Segment Start: DATA FOR THIS TASK
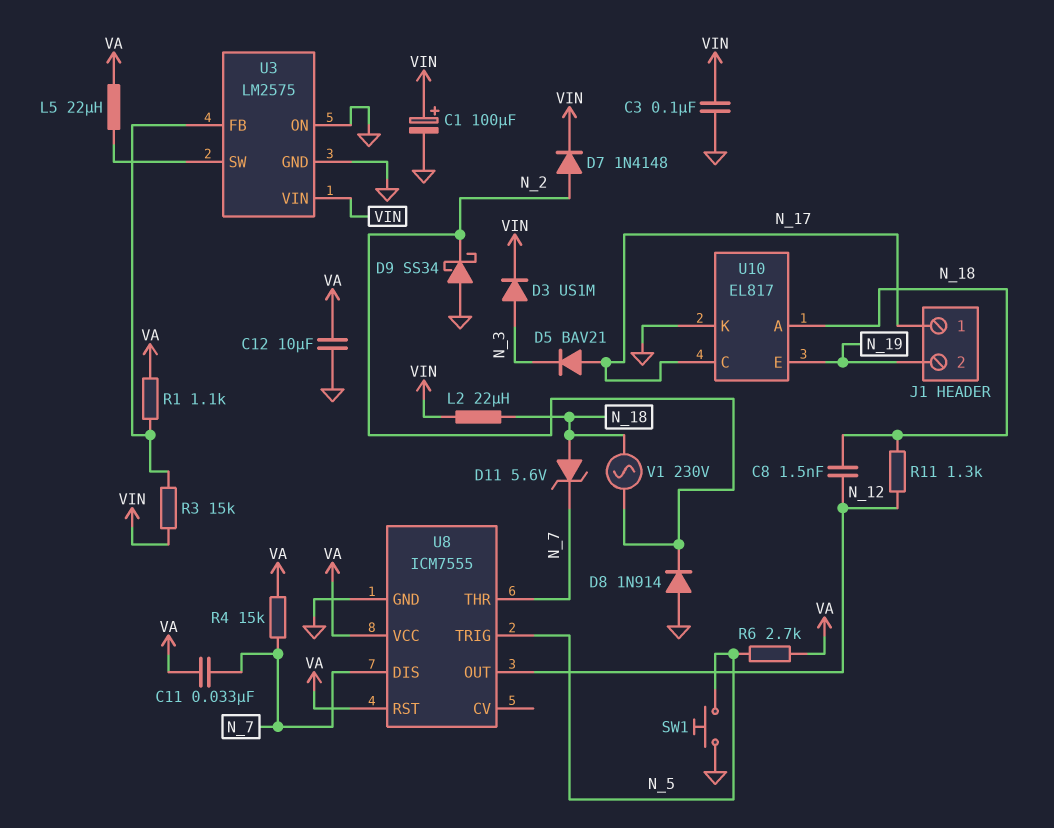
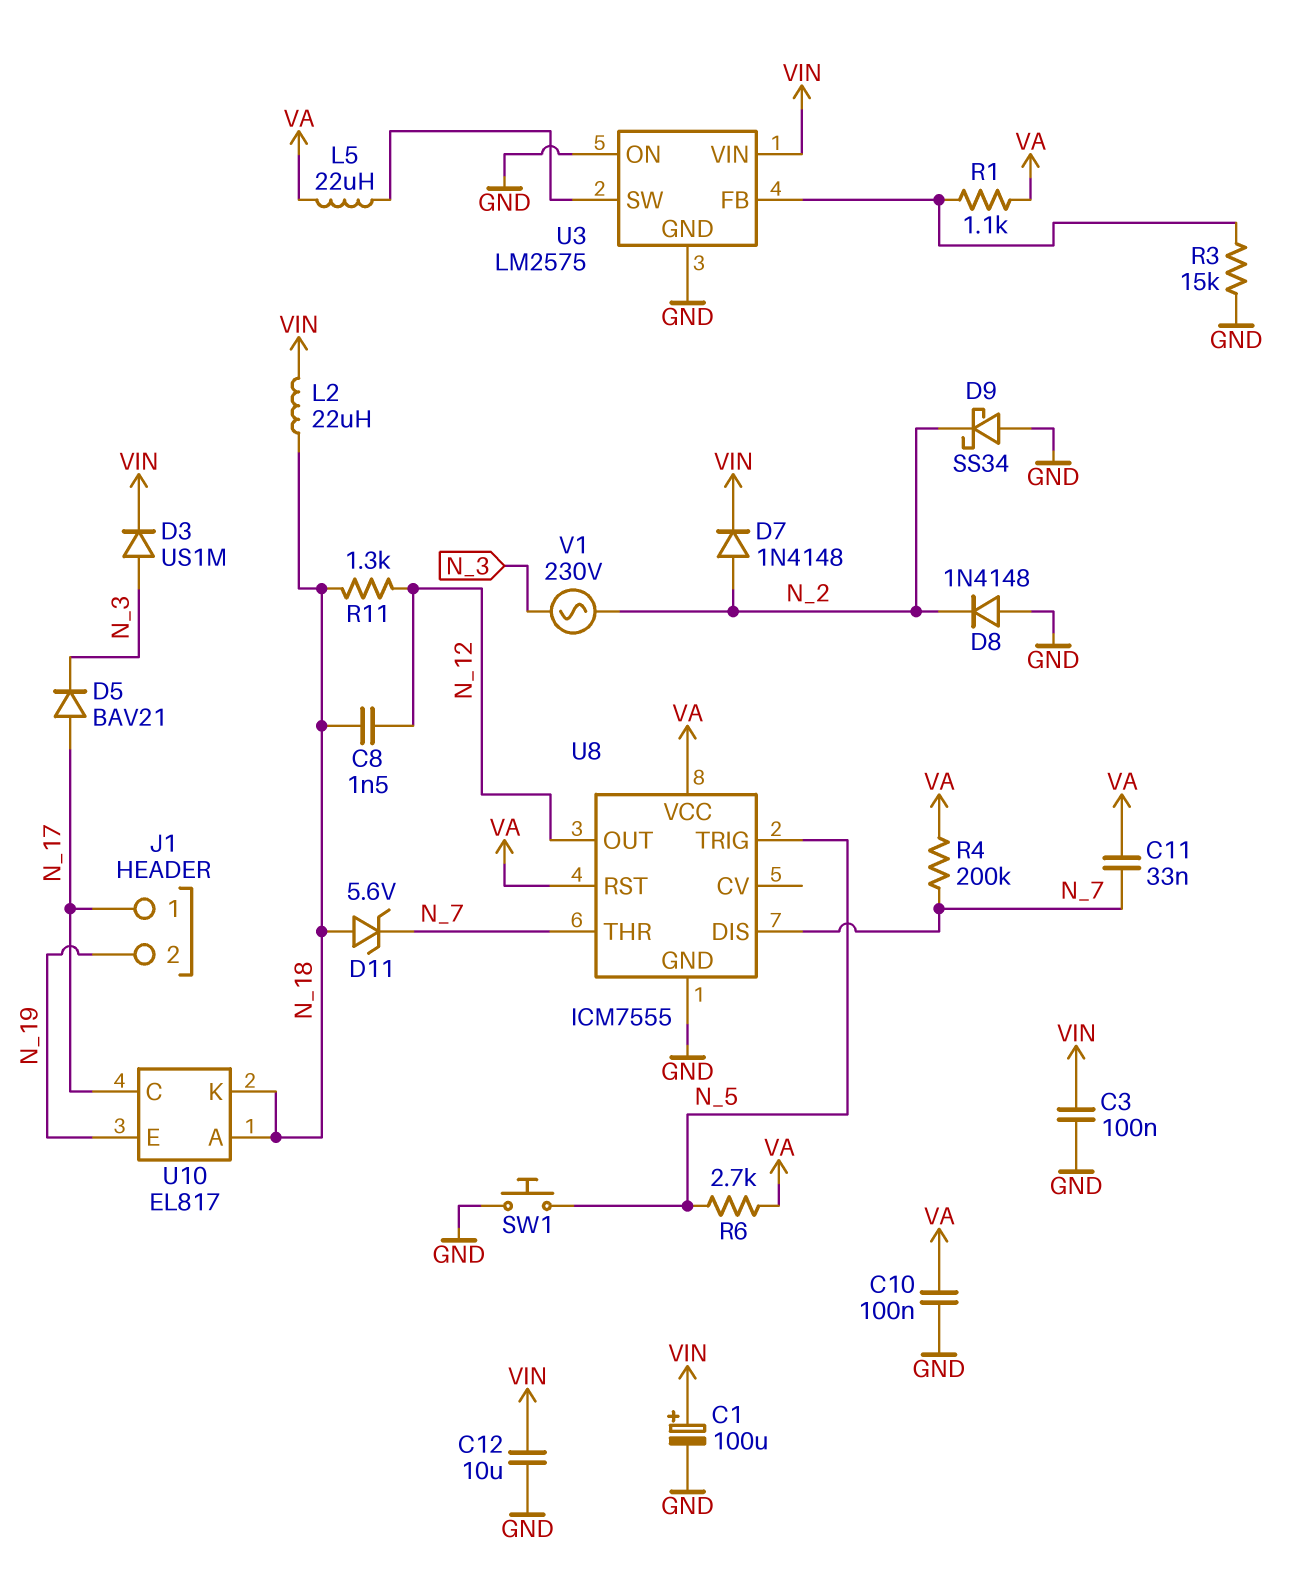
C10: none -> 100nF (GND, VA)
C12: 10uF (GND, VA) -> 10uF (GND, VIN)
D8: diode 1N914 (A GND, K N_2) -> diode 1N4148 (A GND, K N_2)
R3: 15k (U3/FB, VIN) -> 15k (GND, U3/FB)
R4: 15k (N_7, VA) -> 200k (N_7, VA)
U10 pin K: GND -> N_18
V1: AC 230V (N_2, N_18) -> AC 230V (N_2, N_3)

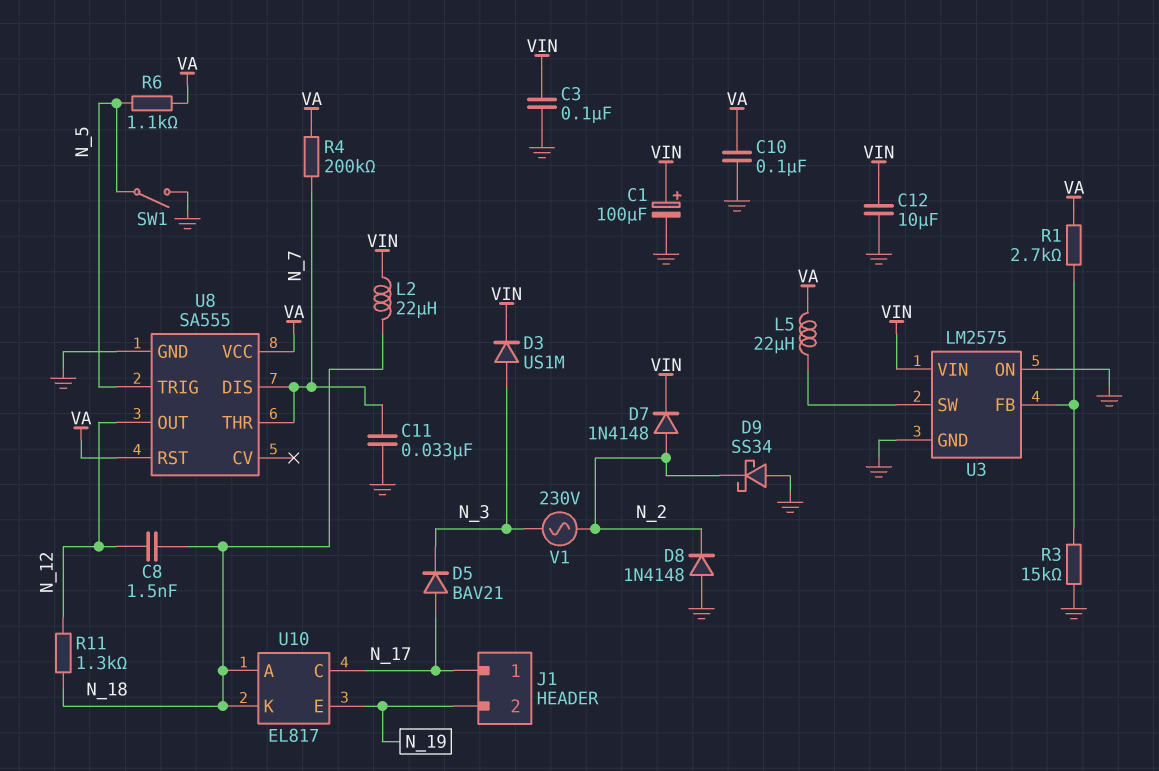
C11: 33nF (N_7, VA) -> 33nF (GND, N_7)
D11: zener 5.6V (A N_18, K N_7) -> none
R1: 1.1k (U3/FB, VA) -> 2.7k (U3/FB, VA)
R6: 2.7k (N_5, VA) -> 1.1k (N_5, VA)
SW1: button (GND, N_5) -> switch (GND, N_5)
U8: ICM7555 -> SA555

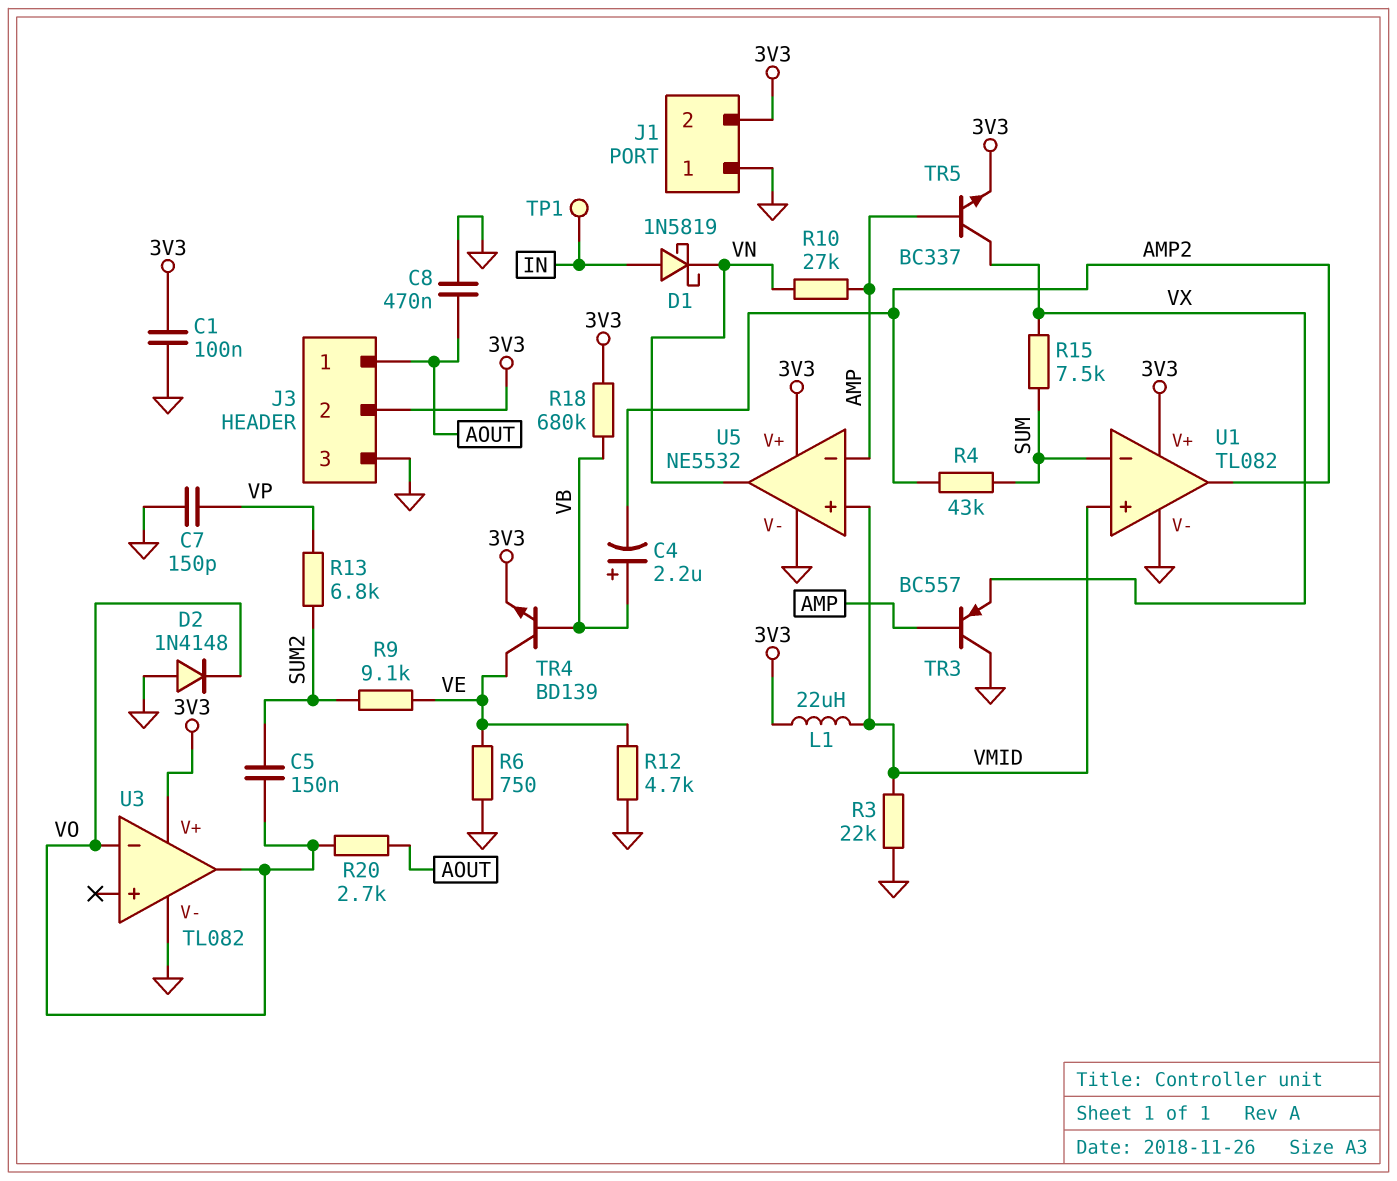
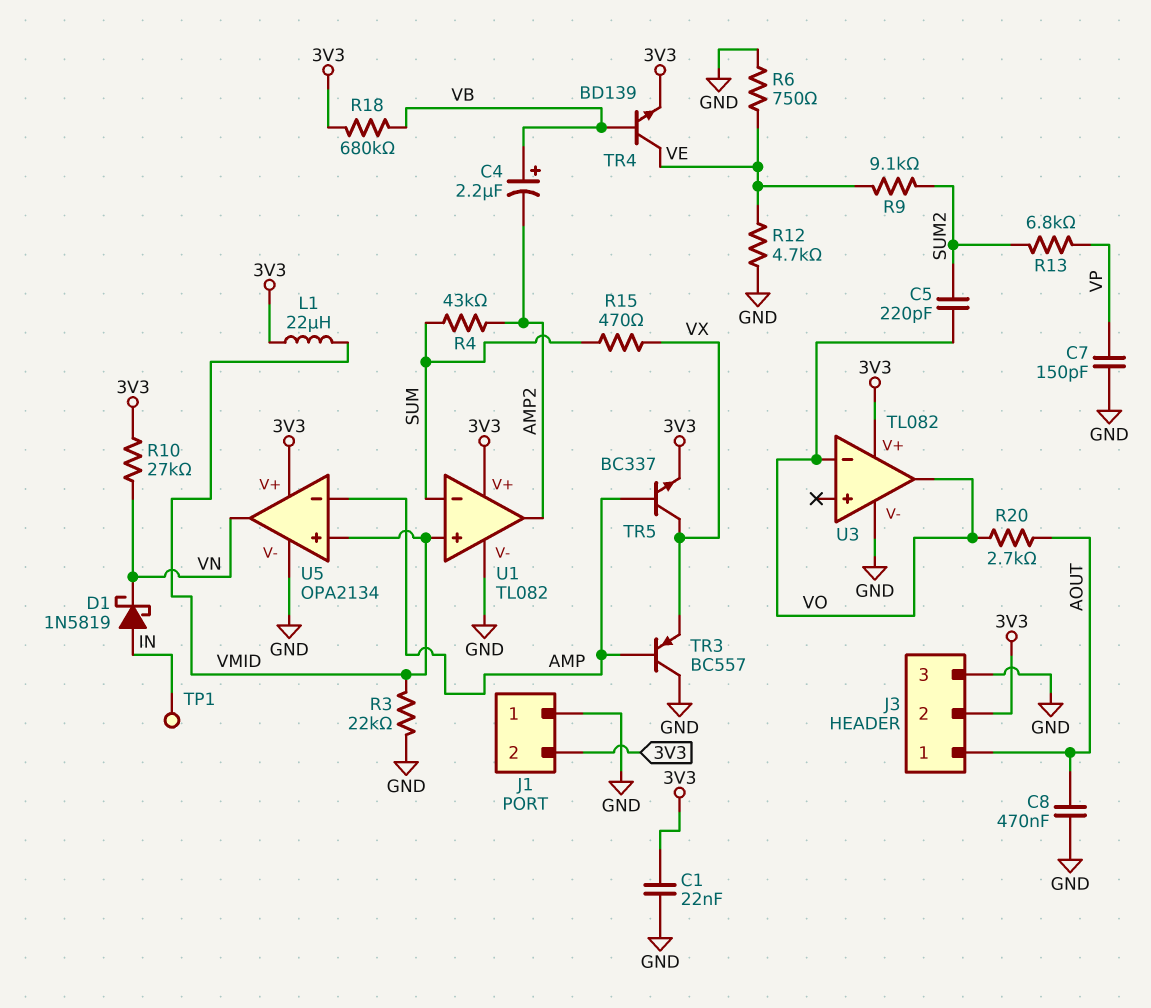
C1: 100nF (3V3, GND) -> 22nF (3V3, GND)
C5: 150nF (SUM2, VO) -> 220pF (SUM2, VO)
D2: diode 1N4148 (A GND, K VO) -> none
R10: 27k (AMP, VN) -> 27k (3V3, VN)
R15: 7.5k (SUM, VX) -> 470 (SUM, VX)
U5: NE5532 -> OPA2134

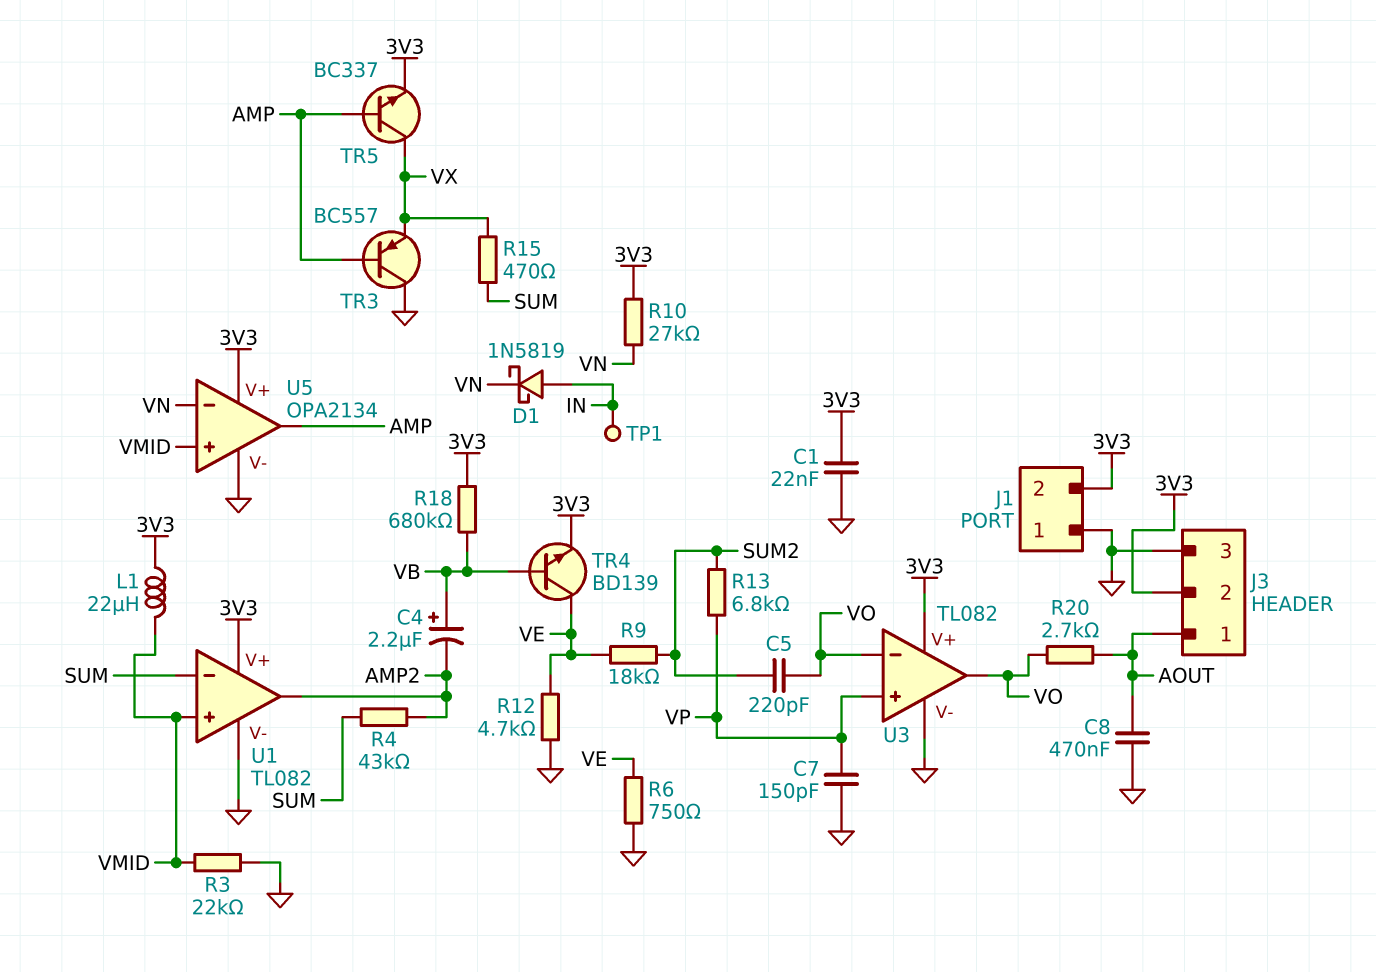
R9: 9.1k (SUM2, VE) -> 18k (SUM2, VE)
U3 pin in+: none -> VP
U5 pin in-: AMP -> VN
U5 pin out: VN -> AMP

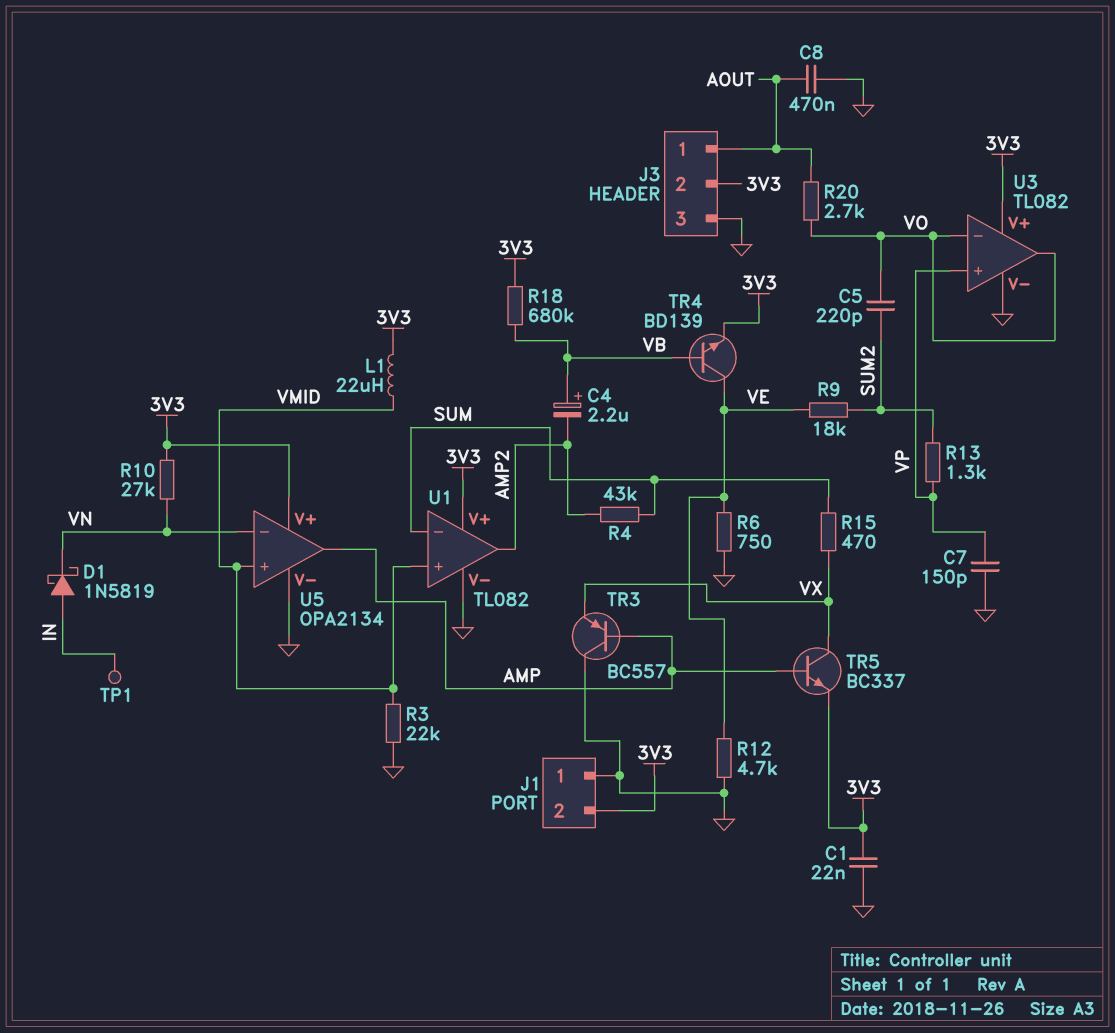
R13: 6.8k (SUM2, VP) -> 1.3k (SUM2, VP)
Segment End: DATA FOR THIS TASK
■ EXERCISE DETAILS:
Would you restate, exactly and with no pictures, the lines of the entries above from the one containing "U10 pin K: GND -> N_18" through the one containing "D2: diode 1N4148 (A GND, K VO) -> none"?

■ RESPONSE TO THIS TASK:
U10 pin K: GND -> N_18
V1: AC 230V (N_2, N_18) -> AC 230V (N_2, N_3)

C11: 33nF (N_7, VA) -> 33nF (GND, N_7)
D11: zener 5.6V (A N_18, K N_7) -> none
R1: 1.1k (U3/FB, VA) -> 2.7k (U3/FB, VA)
R6: 2.7k (N_5, VA) -> 1.1k (N_5, VA)
SW1: button (GND, N_5) -> switch (GND, N_5)
U8: ICM7555 -> SA555

C1: 100nF (3V3, GND) -> 22nF (3V3, GND)
C5: 150nF (SUM2, VO) -> 220pF (SUM2, VO)
D2: diode 1N4148 (A GND, K VO) -> none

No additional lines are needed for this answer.